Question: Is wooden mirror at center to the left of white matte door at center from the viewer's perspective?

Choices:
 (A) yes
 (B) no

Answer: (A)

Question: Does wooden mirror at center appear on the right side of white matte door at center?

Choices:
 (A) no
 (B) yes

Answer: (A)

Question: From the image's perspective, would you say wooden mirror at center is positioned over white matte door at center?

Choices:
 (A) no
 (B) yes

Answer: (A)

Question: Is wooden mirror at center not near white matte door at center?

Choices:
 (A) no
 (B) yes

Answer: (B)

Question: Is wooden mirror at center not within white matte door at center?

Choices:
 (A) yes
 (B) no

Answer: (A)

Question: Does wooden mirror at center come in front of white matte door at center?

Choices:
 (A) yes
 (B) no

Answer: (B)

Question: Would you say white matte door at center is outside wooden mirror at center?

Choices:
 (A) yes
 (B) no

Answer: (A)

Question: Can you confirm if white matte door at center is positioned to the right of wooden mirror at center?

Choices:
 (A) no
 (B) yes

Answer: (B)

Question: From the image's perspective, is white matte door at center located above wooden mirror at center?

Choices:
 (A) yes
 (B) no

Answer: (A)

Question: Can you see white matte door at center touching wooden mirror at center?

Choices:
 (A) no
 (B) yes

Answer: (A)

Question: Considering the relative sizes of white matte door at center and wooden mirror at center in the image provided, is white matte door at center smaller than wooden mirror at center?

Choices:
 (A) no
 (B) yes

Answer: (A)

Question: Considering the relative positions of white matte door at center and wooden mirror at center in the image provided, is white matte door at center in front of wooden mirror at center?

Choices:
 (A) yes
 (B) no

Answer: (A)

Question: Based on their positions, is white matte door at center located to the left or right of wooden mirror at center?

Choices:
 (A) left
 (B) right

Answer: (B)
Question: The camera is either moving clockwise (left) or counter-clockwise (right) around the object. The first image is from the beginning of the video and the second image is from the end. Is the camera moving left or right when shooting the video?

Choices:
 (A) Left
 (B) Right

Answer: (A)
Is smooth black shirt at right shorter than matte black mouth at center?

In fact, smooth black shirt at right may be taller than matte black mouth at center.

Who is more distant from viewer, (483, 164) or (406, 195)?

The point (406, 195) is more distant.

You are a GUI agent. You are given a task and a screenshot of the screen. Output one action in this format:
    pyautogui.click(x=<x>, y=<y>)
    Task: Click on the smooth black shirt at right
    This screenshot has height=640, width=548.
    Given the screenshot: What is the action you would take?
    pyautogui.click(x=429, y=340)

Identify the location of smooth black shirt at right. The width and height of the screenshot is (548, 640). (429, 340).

★ ★ ★

Display every line of the rows above that contains the string "height", treating uppercase and lowercase letters as distinct.

    This screenshot has height=640, width=548.
Identify the location of smooth black shirt at right. The width and height of the screenshot is (548, 640). (429, 340).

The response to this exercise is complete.